Scan the listing below for the string "dinner" and copy each line where it turns up.

◆ **Given data**:
* * * * *
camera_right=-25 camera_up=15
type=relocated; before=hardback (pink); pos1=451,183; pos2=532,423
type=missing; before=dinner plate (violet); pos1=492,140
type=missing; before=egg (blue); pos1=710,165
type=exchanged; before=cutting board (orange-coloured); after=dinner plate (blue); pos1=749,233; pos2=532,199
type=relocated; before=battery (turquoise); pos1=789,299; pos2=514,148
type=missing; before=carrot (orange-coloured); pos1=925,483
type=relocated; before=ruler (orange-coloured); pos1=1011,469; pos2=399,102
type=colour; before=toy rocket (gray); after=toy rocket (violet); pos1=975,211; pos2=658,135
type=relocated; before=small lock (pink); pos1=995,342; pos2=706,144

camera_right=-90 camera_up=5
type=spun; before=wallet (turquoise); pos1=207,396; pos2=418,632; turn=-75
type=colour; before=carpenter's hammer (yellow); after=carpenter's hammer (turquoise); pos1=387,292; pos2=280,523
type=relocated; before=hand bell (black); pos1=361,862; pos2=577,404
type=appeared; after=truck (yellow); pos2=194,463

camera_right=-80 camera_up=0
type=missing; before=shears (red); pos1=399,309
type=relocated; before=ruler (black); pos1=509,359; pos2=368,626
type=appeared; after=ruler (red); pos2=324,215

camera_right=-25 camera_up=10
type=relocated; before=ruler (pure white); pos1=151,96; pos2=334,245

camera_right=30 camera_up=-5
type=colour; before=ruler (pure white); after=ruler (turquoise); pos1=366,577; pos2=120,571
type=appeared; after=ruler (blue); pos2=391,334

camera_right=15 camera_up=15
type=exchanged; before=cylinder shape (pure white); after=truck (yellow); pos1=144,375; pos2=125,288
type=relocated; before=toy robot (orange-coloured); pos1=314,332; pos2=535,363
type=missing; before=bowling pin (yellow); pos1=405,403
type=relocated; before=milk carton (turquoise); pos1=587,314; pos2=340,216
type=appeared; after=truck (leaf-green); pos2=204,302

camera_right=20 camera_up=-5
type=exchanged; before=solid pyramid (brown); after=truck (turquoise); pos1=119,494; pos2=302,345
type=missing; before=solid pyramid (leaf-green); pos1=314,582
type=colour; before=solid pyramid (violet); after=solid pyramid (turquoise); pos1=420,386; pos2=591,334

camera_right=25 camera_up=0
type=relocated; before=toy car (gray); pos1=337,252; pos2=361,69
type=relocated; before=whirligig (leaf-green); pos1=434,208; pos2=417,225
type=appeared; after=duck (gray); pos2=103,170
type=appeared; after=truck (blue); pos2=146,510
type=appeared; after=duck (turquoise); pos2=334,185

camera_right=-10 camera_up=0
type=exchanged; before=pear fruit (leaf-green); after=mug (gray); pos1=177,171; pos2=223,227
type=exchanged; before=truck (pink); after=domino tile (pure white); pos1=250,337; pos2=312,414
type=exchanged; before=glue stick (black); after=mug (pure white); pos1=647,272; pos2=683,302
* * * * *
◆ **Answer section**:
type=missing; before=dinner plate (violet); pos1=492,140
type=exchanged; before=cutting board (orange-coloured); after=dinner plate (blue); pos1=749,233; pos2=532,199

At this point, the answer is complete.